→ **Instructions for the task**
Below are some records. Output the lines from the first one through the line that holds "brown triangle: (106, 113)", exactly as written, with no pictures.

(Material shown)

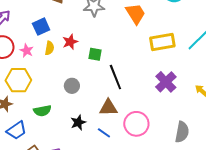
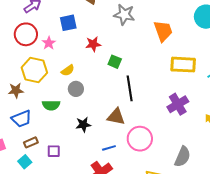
yellow semicircle: (49, 48) -> (68, 70), moved, turned 32
gray circle: (72, 86) -> (76, 89), moved
blue line: (104, 133) -> (109, 148), moved, turned -64

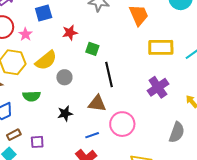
yellow semicircle: (68, 70) -> (46, 60), size x1.6
gray circle: (76, 89) -> (64, 77), moved
gray semicircle: (183, 157) -> (177, 132), moved

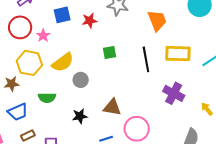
red star: (70, 33) -> (90, 21), moved
green square: (92, 49) -> (110, 52), turned -32
black line: (109, 75) -> (146, 59), moved
purple cross: (158, 87) -> (174, 93), turned -30

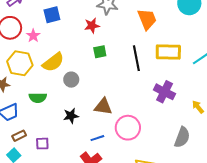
red star: (90, 21) -> (92, 26), moved

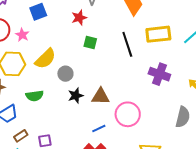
green square: (100, 52) -> (90, 42), turned 32
black star: (71, 116) -> (76, 96), moved

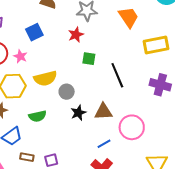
black line: (127, 44) -> (117, 75), moved
yellow semicircle: (45, 59) -> (45, 78), turned 35
brown rectangle: (21, 136) -> (27, 157), turned 48

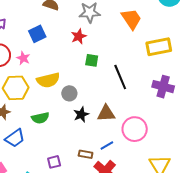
brown rectangle: (27, 157) -> (86, 154), moved

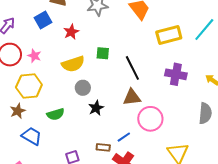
blue square: (37, 34) -> (43, 20), moved
red star: (79, 36) -> (71, 32), moved
yellow semicircle: (48, 80) -> (73, 64), moved
brown triangle: (106, 113) -> (132, 97), moved
blue trapezoid: (15, 138) -> (32, 136), turned -110

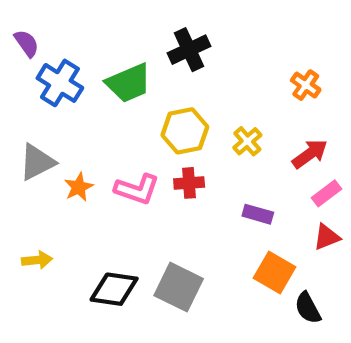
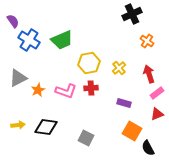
black cross: (189, 50) -> (132, 14), moved
red arrow: (310, 154) -> (149, 74), turned -72
gray square: (179, 287) -> (86, 138), size x0.7
black diamond: (114, 289) -> (46, 127), moved

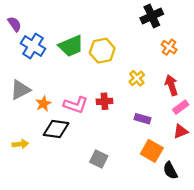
yellow hexagon: (89, 63) -> (102, 51), moved
black diamond: (46, 127) -> (56, 129), moved

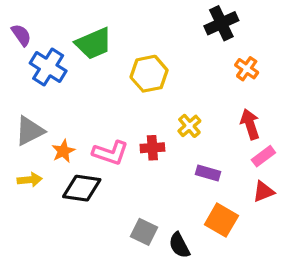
green trapezoid: (71, 46) -> (94, 43), moved
yellow cross: (137, 78) -> (189, 126), moved
yellow arrow: (20, 144) -> (30, 180), moved
black semicircle: (170, 171) -> (179, 245), moved

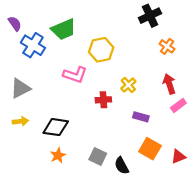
orange star: (63, 151) -> (58, 155), moved
pink L-shape: (110, 153) -> (75, 75), moved
red triangle: (263, 191) -> (178, 157), moved

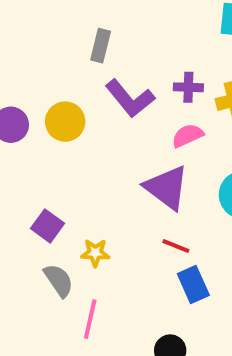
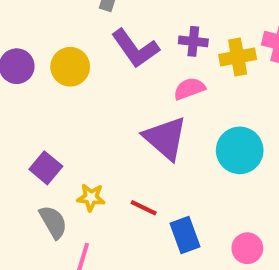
red line: (176, 246) -> (144, 208), moved

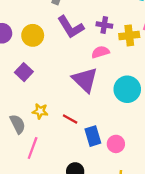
purple square: (46, 168) -> (24, 72), moved
pink circle: (247, 248) -> (116, 144), moved

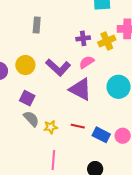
purple L-shape: (71, 27) -> (58, 67), moved
gray semicircle: (18, 124) -> (31, 119), moved
blue rectangle: (93, 136) -> (101, 135), turned -30

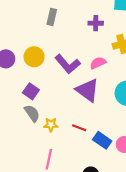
purple cross: (83, 38) -> (96, 23), moved

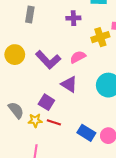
purple triangle: (87, 90) -> (69, 84), size x0.7
purple square: (31, 91) -> (46, 102), moved
red line: (79, 128) -> (54, 122), moved

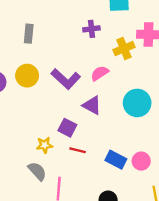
gray rectangle: (30, 14) -> (29, 34), moved
gray semicircle: (16, 110) -> (37, 171), moved
yellow star: (35, 120) -> (45, 145), moved

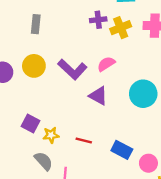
yellow cross: (124, 49) -> (121, 28), moved
purple square: (67, 128) -> (30, 123), moved
pink circle: (141, 161) -> (148, 163), moved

(End Material shown)

→ **Output for this task**
yellow semicircle: (49, 48) -> (68, 70), moved, turned 32
gray circle: (72, 86) -> (76, 89), moved
blue line: (104, 133) -> (109, 148), moved, turned -64

yellow semicircle: (68, 70) -> (46, 60), size x1.6
gray circle: (76, 89) -> (64, 77), moved
gray semicircle: (183, 157) -> (177, 132), moved

red star: (70, 33) -> (90, 21), moved
green square: (92, 49) -> (110, 52), turned -32
black line: (109, 75) -> (146, 59), moved
purple cross: (158, 87) -> (174, 93), turned -30

red star: (90, 21) -> (92, 26), moved

green square: (100, 52) -> (90, 42), turned 32
black star: (71, 116) -> (76, 96), moved

black line: (127, 44) -> (117, 75), moved
yellow semicircle: (45, 59) -> (45, 78), turned 35
brown rectangle: (21, 136) -> (27, 157), turned 48

brown rectangle: (27, 157) -> (86, 154), moved

blue square: (37, 34) -> (43, 20), moved
red star: (79, 36) -> (71, 32), moved
yellow semicircle: (48, 80) -> (73, 64), moved
brown triangle: (106, 113) -> (132, 97), moved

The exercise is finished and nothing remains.